COLLECTED MATERIAL:
________

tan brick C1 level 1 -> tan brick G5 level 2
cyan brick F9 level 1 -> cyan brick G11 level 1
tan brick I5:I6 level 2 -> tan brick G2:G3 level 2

________

TO DO: Every line of the data must be reproduced exactly.

OUTPUT FOR THIS TASK:
tan brick C1 level 1 -> tan brick G5 level 2
cyan brick F9 level 1 -> cyan brick G11 level 1
tan brick I5:I6 level 2 -> tan brick G2:G3 level 2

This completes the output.